» **Data records**:
Content starts

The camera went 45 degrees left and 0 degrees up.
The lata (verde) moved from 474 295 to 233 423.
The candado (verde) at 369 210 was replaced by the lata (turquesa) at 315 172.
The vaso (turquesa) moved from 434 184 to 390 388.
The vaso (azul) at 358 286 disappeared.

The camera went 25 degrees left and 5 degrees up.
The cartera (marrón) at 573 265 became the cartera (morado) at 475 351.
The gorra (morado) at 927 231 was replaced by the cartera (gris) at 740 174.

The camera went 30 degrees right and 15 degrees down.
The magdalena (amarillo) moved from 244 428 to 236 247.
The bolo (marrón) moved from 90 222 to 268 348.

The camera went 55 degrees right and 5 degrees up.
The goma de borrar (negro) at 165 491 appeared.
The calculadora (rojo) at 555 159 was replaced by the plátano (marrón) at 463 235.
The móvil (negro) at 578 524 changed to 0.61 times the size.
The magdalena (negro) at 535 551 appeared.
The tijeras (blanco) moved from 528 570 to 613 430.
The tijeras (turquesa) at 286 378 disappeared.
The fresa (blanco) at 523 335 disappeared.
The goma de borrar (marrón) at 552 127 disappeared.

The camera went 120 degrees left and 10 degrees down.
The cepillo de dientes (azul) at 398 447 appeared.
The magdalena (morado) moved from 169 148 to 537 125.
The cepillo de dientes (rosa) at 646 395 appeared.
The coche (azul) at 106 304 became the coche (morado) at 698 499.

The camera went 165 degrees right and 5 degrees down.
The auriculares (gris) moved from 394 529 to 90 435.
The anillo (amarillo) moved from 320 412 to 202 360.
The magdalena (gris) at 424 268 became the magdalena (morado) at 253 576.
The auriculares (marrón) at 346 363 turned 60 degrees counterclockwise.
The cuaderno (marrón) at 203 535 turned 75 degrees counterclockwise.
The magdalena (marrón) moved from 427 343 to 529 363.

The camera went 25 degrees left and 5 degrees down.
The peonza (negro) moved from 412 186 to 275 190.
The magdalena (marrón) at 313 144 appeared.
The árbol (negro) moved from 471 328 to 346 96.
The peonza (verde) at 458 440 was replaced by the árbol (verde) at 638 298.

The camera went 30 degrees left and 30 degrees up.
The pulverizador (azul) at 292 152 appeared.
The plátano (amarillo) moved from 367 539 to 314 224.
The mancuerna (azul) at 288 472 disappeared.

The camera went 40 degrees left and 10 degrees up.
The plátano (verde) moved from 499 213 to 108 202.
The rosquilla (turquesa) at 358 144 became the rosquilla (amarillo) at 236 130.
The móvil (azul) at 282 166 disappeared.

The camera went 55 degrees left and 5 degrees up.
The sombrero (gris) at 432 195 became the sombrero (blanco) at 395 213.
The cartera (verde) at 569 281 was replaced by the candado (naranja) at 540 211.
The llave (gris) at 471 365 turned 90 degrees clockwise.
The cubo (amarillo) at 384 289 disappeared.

Content ends

» **To do**: Each line above from the one with "The vaso (azul) at 358 286 disappeared." up to and including the one with "The goma de borrar (marrón)" must be set down exactly, and no line outside that span may appear.

» **Expected output**:
The vaso (azul) at 358 286 disappeared.

The camera went 25 degrees left and 5 degrees up.
The cartera (marrón) at 573 265 became the cartera (morado) at 475 351.
The gorra (morado) at 927 231 was replaced by the cartera (gris) at 740 174.

The camera went 30 degrees right and 15 degrees down.
The magdalena (amarillo) moved from 244 428 to 236 247.
The bolo (marrón) moved from 90 222 to 268 348.

The camera went 55 degrees right and 5 degrees up.
The goma de borrar (negro) at 165 491 appeared.
The calculadora (rojo) at 555 159 was replaced by the plátano (marrón) at 463 235.
The móvil (negro) at 578 524 changed to 0.61 times the size.
The magdalena (negro) at 535 551 appeared.
The tijeras (blanco) moved from 528 570 to 613 430.
The tijeras (turquesa) at 286 378 disappeared.
The fresa (blanco) at 523 335 disappeared.
The goma de borrar (marrón) at 552 127 disappeared.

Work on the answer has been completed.